Shape scene image sequences:
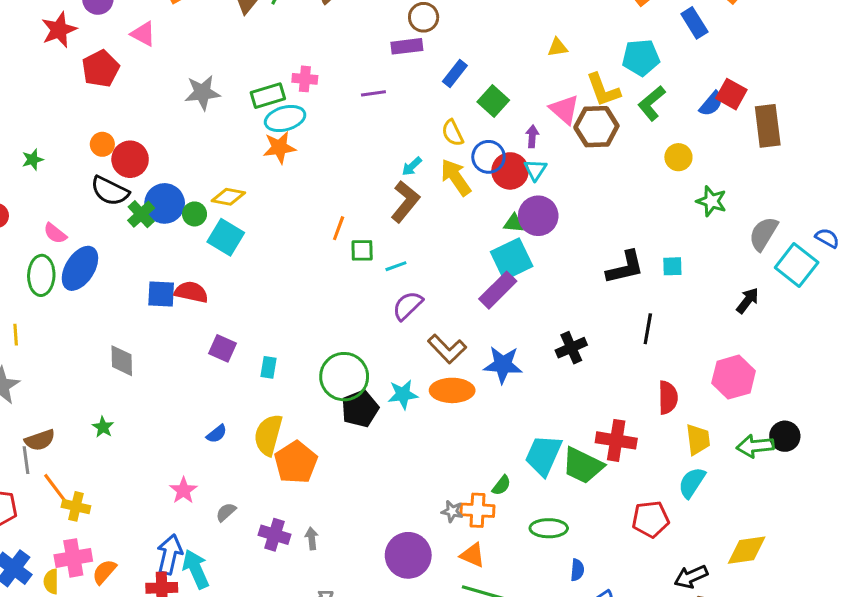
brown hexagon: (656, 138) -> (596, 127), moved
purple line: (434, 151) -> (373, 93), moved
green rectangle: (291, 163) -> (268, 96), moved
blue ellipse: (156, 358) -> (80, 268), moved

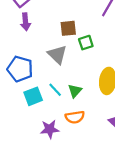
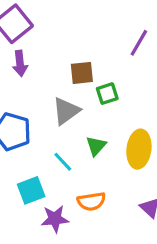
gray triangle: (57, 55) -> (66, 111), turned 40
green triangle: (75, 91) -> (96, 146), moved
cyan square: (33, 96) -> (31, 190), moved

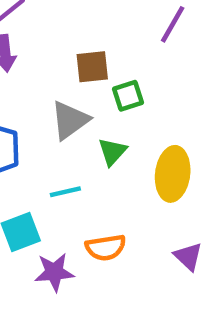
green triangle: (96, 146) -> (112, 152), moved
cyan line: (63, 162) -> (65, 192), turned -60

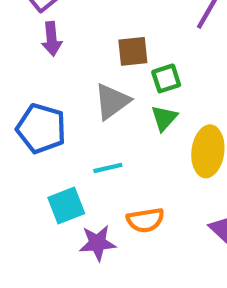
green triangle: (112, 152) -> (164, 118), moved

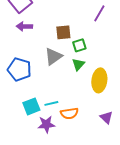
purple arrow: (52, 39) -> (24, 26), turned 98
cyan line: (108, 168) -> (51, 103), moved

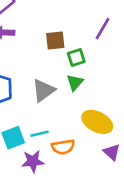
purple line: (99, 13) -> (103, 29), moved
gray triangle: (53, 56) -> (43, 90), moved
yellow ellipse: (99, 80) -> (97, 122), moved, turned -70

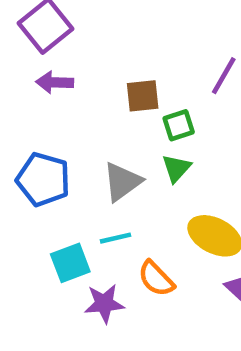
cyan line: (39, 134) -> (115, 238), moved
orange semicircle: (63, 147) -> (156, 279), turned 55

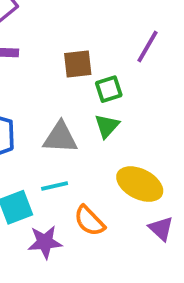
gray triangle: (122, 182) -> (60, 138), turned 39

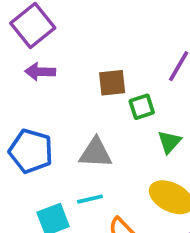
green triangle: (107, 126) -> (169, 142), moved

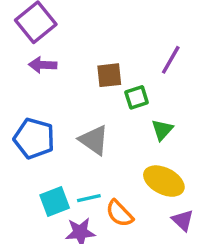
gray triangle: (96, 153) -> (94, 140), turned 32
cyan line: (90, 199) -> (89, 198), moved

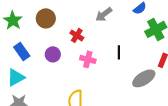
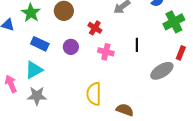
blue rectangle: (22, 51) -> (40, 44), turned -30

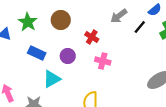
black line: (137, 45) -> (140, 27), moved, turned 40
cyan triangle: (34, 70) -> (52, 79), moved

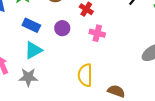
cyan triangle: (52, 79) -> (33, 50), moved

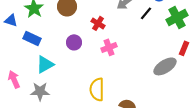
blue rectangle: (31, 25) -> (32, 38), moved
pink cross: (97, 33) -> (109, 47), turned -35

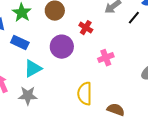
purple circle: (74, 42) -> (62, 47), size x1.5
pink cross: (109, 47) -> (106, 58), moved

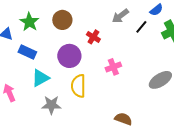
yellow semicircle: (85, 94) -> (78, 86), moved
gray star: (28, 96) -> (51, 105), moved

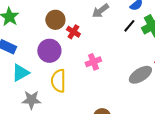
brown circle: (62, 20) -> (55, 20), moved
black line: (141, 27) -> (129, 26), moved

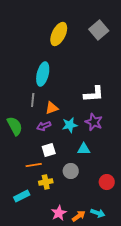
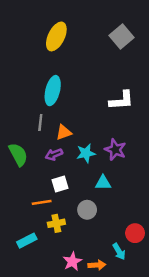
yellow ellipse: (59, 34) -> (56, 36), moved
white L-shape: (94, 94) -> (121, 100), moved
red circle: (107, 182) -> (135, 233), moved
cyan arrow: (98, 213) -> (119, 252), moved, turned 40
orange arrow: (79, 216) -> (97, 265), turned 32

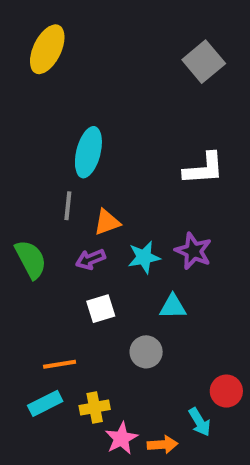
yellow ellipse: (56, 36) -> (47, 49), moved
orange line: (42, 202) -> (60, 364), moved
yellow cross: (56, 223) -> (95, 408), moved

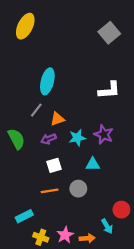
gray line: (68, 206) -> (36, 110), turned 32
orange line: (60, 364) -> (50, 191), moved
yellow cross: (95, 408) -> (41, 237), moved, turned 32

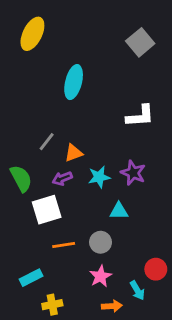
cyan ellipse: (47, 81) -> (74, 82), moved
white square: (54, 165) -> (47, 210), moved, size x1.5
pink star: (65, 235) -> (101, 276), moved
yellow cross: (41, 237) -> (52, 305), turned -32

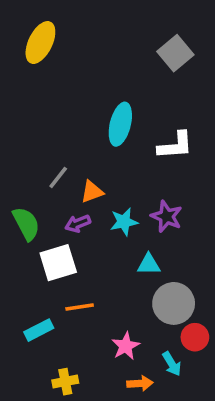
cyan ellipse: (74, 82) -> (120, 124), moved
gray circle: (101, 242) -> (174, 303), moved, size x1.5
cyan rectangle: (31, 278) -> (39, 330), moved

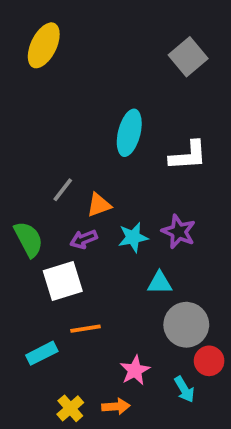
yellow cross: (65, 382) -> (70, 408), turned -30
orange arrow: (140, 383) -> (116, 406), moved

--- TASK GOAL ---
An exact copy of every entry above is needed, with the pictures left out.

--- ANSWER BOX ---
brown hexagon: (656, 138) -> (596, 127), moved
purple line: (434, 151) -> (373, 93), moved
green rectangle: (291, 163) -> (268, 96), moved
blue ellipse: (156, 358) -> (80, 268), moved

gray triangle: (57, 55) -> (66, 111), turned 40
green triangle: (75, 91) -> (96, 146), moved
cyan square: (33, 96) -> (31, 190), moved

green triangle: (96, 146) -> (112, 152), moved
cyan line: (63, 162) -> (65, 192), turned -60

green triangle: (112, 152) -> (164, 118), moved

purple arrow: (52, 39) -> (24, 26), turned 98
cyan line: (108, 168) -> (51, 103), moved

purple line: (99, 13) -> (103, 29), moved
gray triangle: (53, 56) -> (43, 90), moved
yellow ellipse: (99, 80) -> (97, 122), moved, turned -70

cyan line: (39, 134) -> (115, 238), moved
orange semicircle: (63, 147) -> (156, 279), turned 55

gray triangle: (122, 182) -> (60, 138), turned 39

green triangle: (107, 126) -> (169, 142), moved

gray triangle: (96, 153) -> (94, 140), turned 32
cyan line: (90, 199) -> (89, 198), moved

blue rectangle: (22, 51) -> (40, 44), turned -30

black line: (137, 45) -> (140, 27), moved, turned 40
cyan triangle: (34, 70) -> (52, 79), moved

cyan triangle: (52, 79) -> (33, 50), moved

blue rectangle: (31, 25) -> (32, 38), moved
pink cross: (97, 33) -> (109, 47), turned -35

purple circle: (74, 42) -> (62, 47), size x1.5
pink cross: (109, 47) -> (106, 58), moved

yellow semicircle: (85, 94) -> (78, 86), moved
gray star: (28, 96) -> (51, 105), moved

brown circle: (62, 20) -> (55, 20), moved
black line: (141, 27) -> (129, 26), moved

yellow ellipse: (59, 34) -> (56, 36), moved
white L-shape: (94, 94) -> (121, 100), moved
red circle: (107, 182) -> (135, 233), moved
cyan arrow: (98, 213) -> (119, 252), moved, turned 40
orange arrow: (79, 216) -> (97, 265), turned 32

yellow ellipse: (56, 36) -> (47, 49), moved
orange line: (42, 202) -> (60, 364), moved
yellow cross: (56, 223) -> (95, 408), moved

gray line: (68, 206) -> (36, 110), turned 32
orange line: (60, 364) -> (50, 191), moved
yellow cross: (95, 408) -> (41, 237), moved, turned 32

cyan ellipse: (47, 81) -> (74, 82), moved
white square: (54, 165) -> (47, 210), moved, size x1.5
pink star: (65, 235) -> (101, 276), moved
yellow cross: (41, 237) -> (52, 305), turned -32

cyan ellipse: (74, 82) -> (120, 124), moved
gray circle: (101, 242) -> (174, 303), moved, size x1.5
cyan rectangle: (31, 278) -> (39, 330), moved

yellow cross: (65, 382) -> (70, 408), turned -30
orange arrow: (140, 383) -> (116, 406), moved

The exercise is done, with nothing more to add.